### What the exercise asks
Gather every line in the records below that contains the string "with", and copy each such line in full.

* * * * *

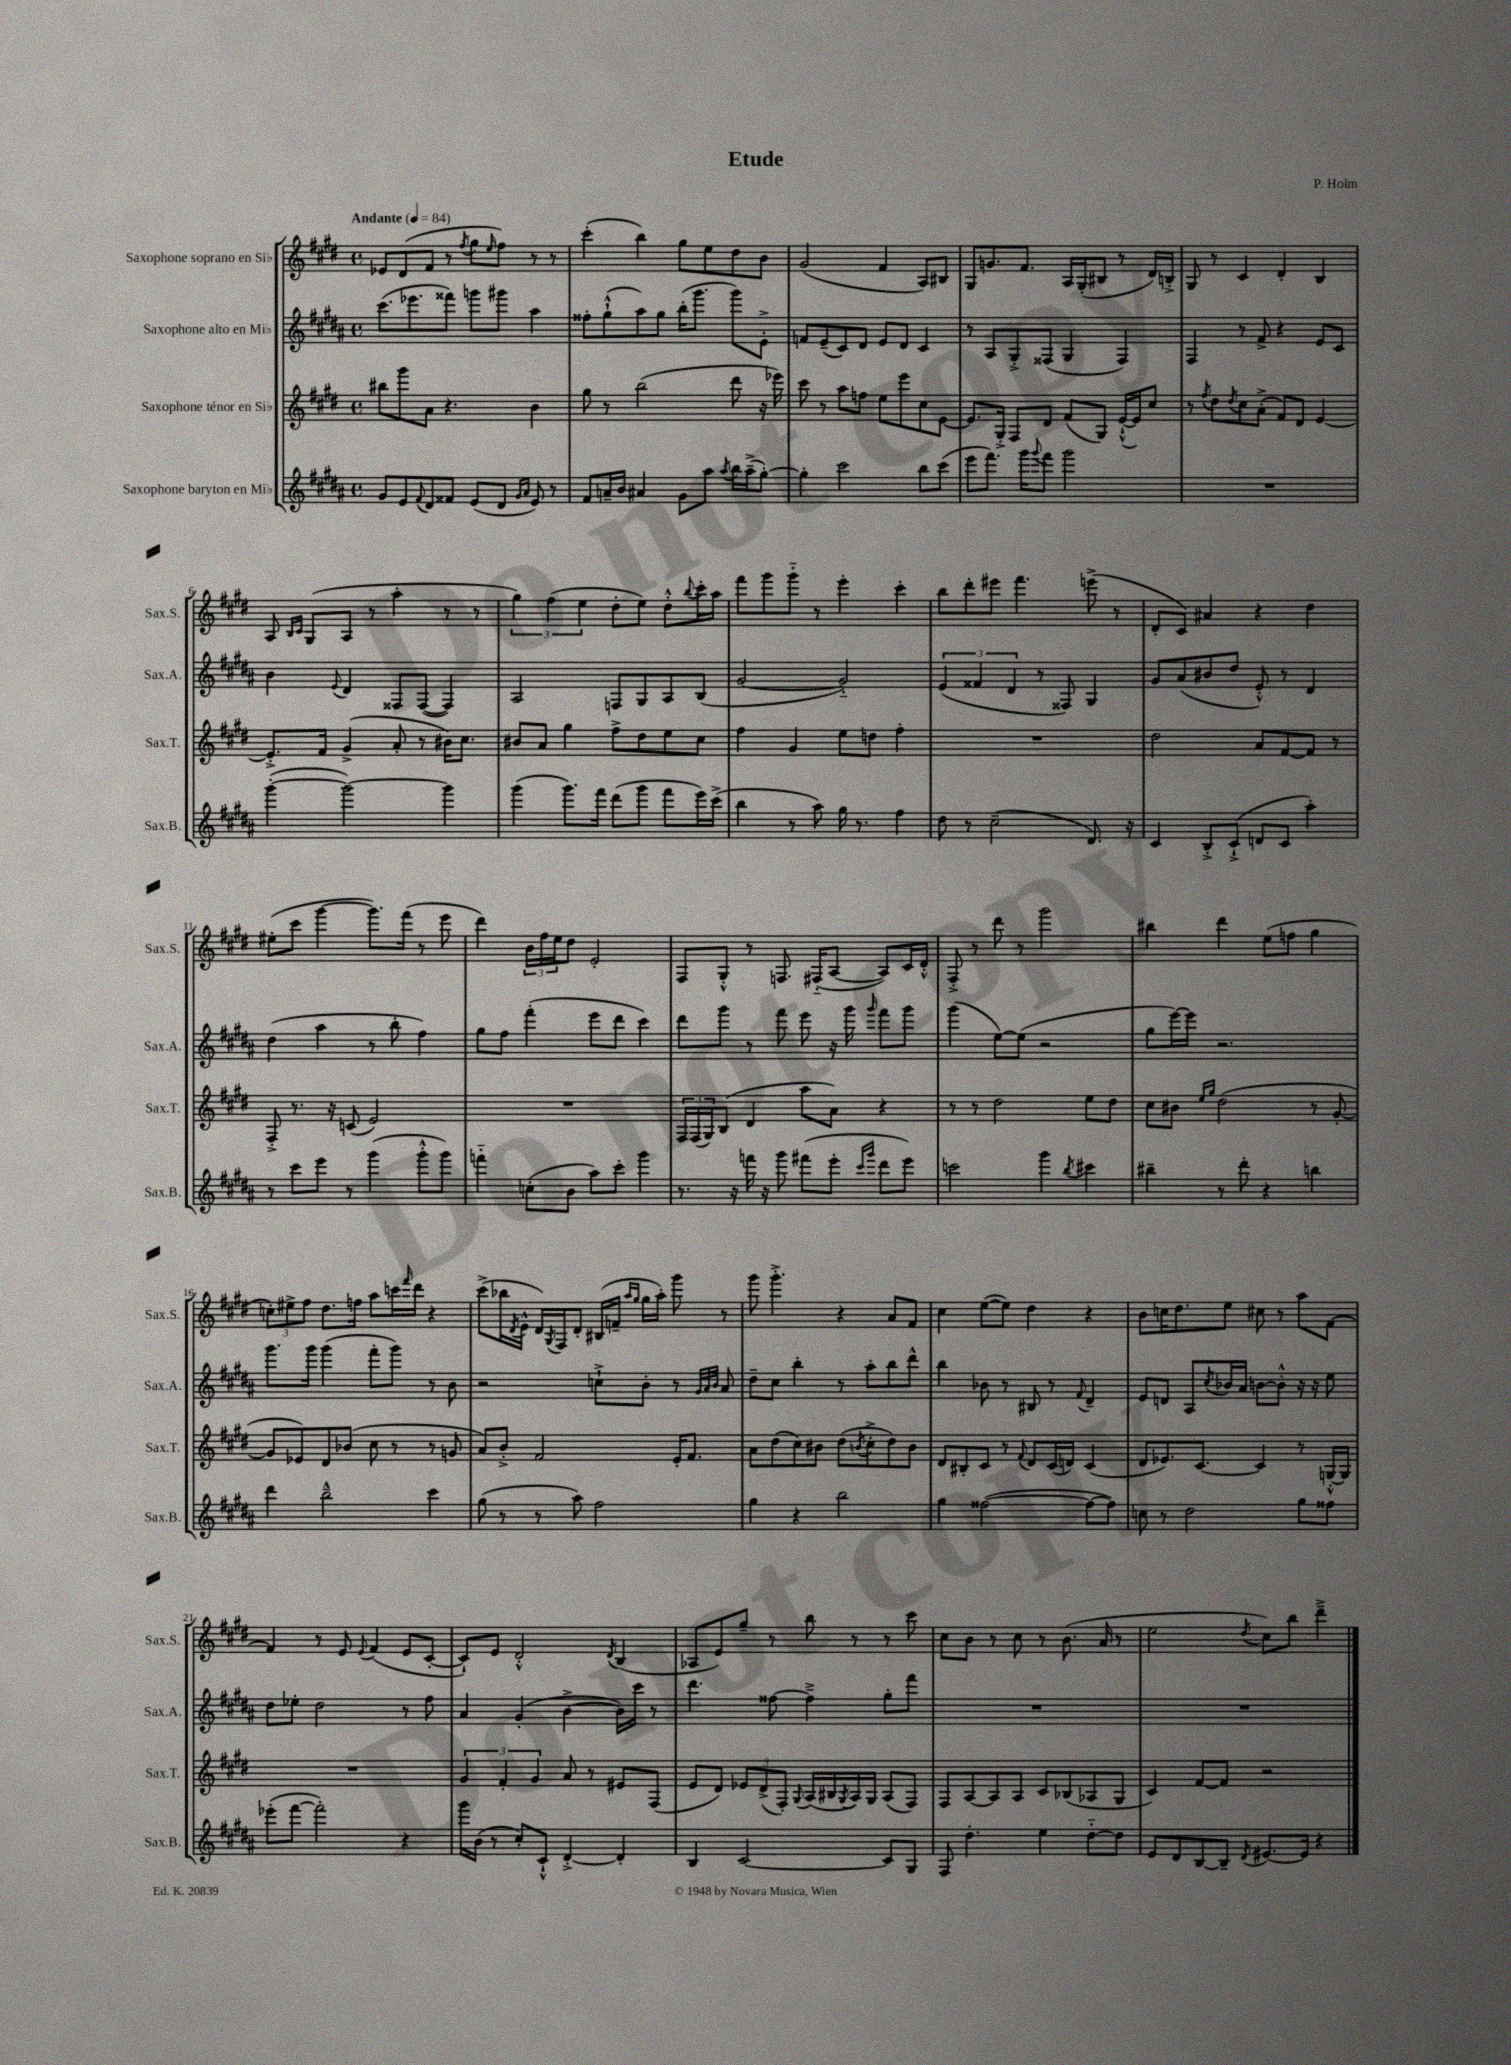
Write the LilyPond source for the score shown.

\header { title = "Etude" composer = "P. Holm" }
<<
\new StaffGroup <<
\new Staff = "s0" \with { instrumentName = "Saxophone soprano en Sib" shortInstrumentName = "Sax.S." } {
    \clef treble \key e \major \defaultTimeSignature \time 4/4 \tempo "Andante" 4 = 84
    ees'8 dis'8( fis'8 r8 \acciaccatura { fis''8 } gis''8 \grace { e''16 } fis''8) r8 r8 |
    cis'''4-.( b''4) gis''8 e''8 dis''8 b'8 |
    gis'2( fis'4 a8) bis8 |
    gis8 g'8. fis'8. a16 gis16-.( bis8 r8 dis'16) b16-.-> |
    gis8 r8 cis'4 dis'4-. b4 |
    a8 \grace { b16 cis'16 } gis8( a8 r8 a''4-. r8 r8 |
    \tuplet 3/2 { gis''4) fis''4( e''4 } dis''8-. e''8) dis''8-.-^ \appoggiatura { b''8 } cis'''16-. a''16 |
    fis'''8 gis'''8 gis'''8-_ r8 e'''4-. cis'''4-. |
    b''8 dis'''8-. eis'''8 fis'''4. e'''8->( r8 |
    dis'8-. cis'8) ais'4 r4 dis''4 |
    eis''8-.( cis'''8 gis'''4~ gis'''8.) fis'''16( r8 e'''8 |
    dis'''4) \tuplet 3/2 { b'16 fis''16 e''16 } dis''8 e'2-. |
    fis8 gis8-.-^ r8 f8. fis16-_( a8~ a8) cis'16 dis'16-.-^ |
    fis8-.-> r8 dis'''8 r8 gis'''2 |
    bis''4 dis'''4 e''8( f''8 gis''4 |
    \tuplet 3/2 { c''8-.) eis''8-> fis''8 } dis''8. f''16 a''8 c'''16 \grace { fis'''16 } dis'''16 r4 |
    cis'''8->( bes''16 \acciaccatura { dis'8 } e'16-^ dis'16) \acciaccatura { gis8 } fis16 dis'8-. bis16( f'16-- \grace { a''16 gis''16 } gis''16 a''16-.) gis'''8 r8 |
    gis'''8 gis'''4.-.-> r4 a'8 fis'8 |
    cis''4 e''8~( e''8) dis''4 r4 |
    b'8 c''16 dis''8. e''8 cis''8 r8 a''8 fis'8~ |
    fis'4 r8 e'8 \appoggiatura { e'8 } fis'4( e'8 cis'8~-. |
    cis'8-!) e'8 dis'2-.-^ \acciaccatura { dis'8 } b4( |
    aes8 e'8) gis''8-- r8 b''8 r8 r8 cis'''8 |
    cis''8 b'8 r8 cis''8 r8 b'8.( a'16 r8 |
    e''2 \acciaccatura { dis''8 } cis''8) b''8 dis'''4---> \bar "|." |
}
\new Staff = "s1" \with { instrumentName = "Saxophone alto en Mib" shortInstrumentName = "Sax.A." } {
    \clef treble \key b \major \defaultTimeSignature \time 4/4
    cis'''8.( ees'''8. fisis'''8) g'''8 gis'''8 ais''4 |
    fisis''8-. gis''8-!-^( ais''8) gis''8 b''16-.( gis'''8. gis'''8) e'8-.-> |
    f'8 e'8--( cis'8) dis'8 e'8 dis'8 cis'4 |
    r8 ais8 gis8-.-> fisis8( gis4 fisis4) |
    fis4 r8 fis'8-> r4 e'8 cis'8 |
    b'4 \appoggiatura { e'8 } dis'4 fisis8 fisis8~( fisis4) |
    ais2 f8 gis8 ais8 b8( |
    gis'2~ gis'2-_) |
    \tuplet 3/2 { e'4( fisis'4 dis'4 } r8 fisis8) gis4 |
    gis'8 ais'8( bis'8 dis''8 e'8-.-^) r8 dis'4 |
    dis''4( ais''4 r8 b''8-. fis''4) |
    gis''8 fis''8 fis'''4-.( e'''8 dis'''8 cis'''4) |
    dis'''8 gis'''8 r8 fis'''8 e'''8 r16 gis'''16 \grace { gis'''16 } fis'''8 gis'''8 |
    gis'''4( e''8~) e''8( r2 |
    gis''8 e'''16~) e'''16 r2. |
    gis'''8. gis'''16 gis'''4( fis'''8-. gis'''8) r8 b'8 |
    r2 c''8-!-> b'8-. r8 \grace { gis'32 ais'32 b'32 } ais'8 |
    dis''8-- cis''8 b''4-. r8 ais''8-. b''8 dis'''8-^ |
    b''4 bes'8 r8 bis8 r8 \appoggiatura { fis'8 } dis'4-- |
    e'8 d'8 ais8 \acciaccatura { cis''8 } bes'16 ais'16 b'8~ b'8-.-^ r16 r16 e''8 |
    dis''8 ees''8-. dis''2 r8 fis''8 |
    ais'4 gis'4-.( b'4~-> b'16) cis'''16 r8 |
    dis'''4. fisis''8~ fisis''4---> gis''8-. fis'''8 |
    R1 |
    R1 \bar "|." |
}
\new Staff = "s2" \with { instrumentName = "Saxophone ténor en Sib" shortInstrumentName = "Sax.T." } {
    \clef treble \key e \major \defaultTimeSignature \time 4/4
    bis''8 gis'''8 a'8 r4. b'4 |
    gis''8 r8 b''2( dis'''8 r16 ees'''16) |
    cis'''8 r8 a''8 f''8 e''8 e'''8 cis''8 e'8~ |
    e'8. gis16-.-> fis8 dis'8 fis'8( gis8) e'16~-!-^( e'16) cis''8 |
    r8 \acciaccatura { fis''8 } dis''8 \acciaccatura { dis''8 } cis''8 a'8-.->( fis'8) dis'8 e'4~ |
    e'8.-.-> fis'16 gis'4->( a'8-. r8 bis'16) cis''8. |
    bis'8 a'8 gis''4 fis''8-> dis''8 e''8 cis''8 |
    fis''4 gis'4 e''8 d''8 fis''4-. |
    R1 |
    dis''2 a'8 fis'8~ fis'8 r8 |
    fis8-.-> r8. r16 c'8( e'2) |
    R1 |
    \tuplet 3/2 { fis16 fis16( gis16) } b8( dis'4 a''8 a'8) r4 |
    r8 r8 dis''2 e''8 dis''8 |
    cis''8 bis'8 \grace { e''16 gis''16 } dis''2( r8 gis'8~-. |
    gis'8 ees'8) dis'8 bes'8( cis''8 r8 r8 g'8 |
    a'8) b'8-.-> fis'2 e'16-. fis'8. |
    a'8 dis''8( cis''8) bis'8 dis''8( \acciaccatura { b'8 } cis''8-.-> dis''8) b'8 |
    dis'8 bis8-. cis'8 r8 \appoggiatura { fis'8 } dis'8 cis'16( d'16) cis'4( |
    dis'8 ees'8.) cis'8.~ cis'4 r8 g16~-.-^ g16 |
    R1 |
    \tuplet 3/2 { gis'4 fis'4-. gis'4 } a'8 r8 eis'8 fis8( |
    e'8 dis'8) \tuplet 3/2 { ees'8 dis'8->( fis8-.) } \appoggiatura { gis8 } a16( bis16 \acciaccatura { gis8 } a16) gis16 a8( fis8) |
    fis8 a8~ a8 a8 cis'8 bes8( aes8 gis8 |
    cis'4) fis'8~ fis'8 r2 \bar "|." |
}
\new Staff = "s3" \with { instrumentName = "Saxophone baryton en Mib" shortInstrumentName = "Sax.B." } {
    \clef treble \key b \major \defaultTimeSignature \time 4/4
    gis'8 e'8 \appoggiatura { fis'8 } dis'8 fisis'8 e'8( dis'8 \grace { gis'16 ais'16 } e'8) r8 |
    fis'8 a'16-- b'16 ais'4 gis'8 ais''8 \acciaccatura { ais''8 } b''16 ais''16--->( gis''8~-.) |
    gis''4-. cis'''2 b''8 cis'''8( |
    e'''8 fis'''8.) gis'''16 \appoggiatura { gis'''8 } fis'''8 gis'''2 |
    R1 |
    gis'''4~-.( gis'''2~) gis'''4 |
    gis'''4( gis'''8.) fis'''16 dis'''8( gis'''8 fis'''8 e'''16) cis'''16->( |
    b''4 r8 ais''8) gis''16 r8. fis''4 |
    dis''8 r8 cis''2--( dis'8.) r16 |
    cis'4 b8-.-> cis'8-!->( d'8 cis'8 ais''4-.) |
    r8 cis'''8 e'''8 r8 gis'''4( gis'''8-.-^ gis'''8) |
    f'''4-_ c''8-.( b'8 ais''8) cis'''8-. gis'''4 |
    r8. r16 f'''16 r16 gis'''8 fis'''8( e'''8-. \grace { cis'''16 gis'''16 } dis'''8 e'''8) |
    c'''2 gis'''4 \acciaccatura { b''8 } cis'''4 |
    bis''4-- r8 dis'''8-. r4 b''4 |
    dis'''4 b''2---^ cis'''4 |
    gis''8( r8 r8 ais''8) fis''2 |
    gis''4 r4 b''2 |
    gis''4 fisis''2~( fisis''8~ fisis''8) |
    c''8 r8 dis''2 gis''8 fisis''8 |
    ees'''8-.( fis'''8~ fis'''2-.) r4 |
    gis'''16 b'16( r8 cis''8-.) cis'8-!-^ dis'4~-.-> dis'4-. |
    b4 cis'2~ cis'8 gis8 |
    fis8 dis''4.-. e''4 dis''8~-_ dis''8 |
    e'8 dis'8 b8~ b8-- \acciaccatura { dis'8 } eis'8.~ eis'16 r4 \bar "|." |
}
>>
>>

* * * * *

### Reply
\new Staff = "s0" \with { instrumentName = "Saxophone soprano en Sib" shortInstrumentName = "Sax.S." } {
\new Staff = "s1" \with { instrumentName = "Saxophone alto en Mib" shortInstrumentName = "Sax.A." } {
\new Staff = "s2" \with { instrumentName = "Saxophone ténor en Sib" shortInstrumentName = "Sax.T." } {
\new Staff = "s3" \with { instrumentName = "Saxophone baryton en Mib" shortInstrumentName = "Sax.B." } {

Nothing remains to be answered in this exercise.